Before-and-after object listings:
____
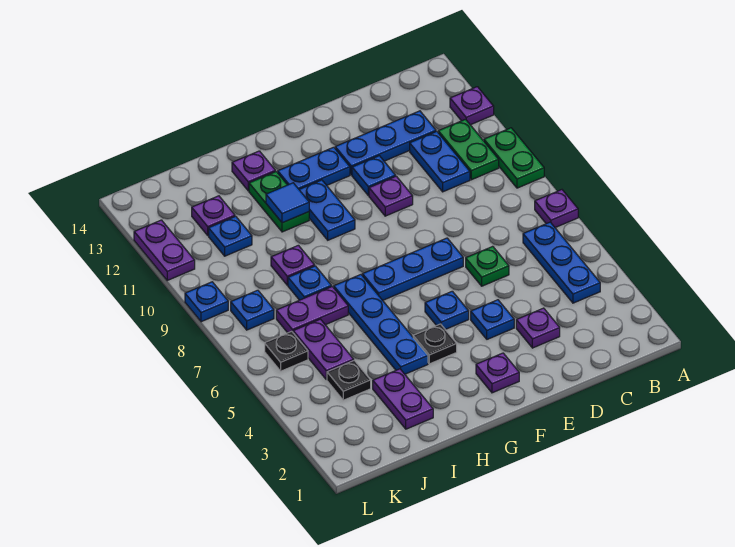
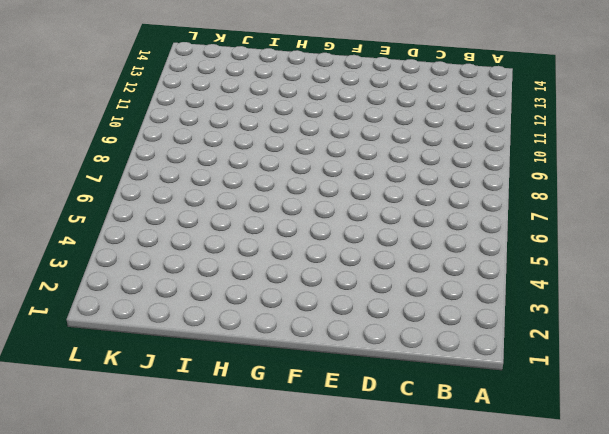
none -> purple plate A7 level 1
none -> green plate A9:A10 level 1
none -> purple plate A12 level 1
none -> blue plate B4:B6 level 1

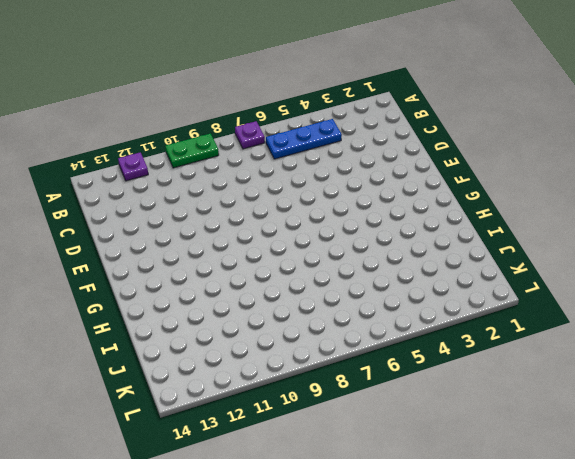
none -> green plate B10:B11 level 1
none -> blue plate C10:C11 level 1
none -> blue plate C12:E12 level 1
none -> purple plate D3 level 1

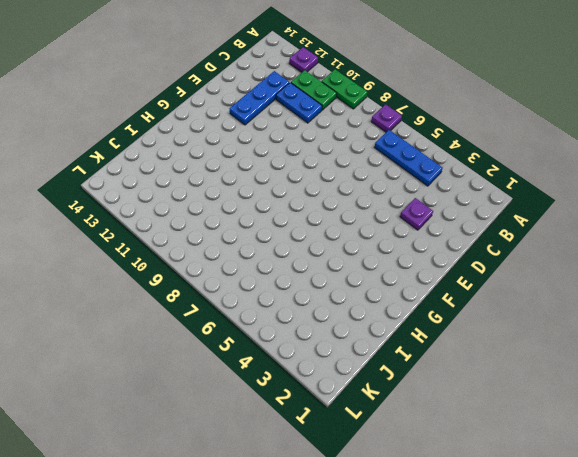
none -> green plate D6 level 1
none -> blue plate E4 level 1
none -> blue plate E7:G7 level 1
none -> purple plate E10 level 1

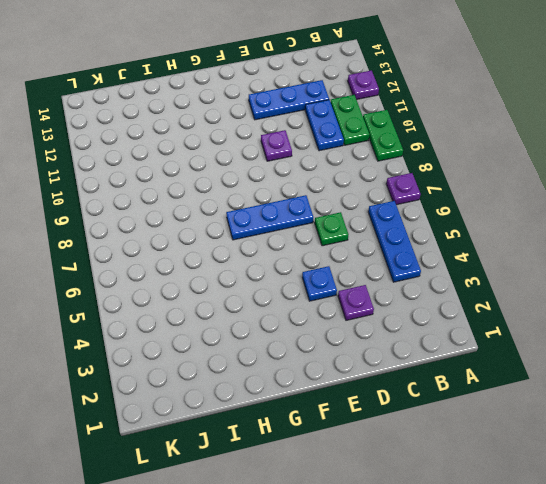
none -> blue plate E11 level 1
none -> purple plate F2 level 1
none -> blue plate F5 level 1
none -> blue plate F12:G12 level 1

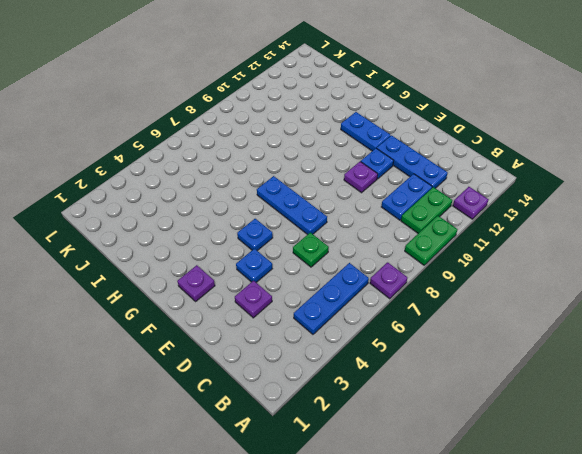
none -> black plate G4 level 1
none -> blue plate G10:G11 level 1
none -> blue plate H4:H7 level 1
none -> green plate H11:H12 level 1

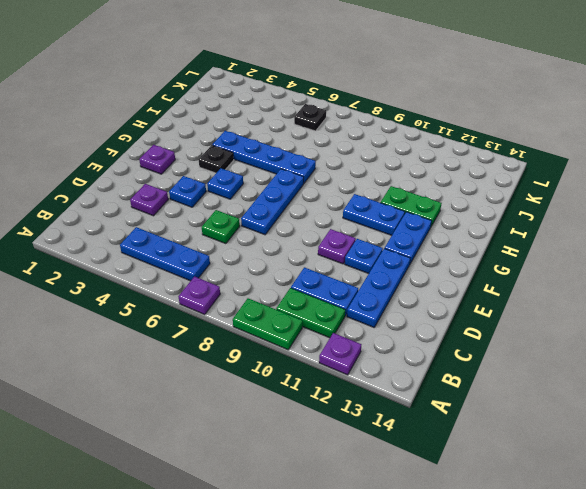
none -> purple plate H13 level 1
none -> purple plate I2:I3 level 1
none -> purple plate I7:J7 level 1
none -> blue plate I8 level 1

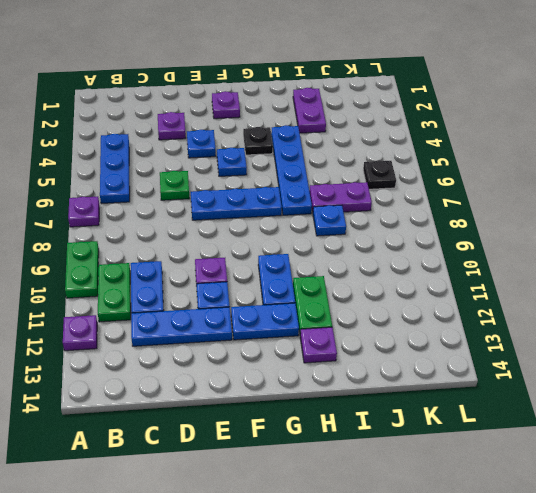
none -> purple plate I9 level 1
none -> black plate J4 level 1
none -> purple plate J5:J6 level 1
none -> blue plate J11 level 1

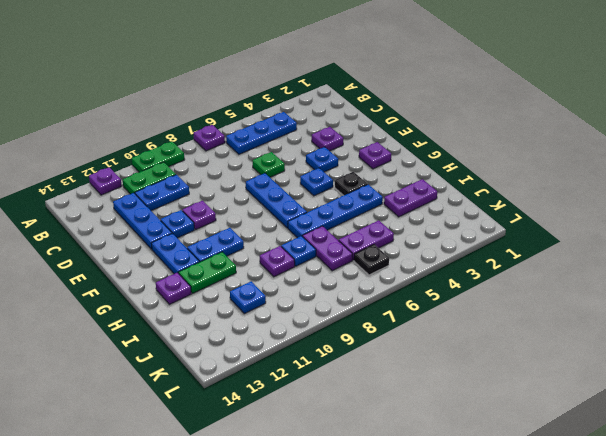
none -> black plate J4 level 1
none -> purple plate J12 level 1
none -> blue plate K8 level 1
none -> blue plate L9 level 1

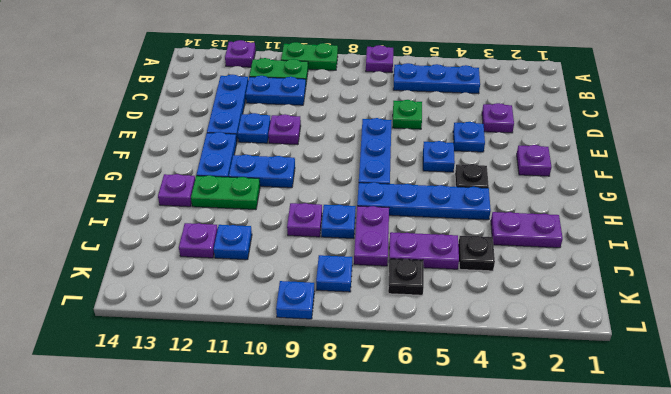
none -> purple plate L11:L12 level 1
none -> blue tile H11 level 2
____
● **Exercise description**: Find each line of the data above that holds the word "green", then copy it.

● **Result of this exercise**:
none -> green plate A9:A10 level 1
none -> green plate B10:B11 level 1
none -> green plate D6 level 1
none -> green plate H11:H12 level 1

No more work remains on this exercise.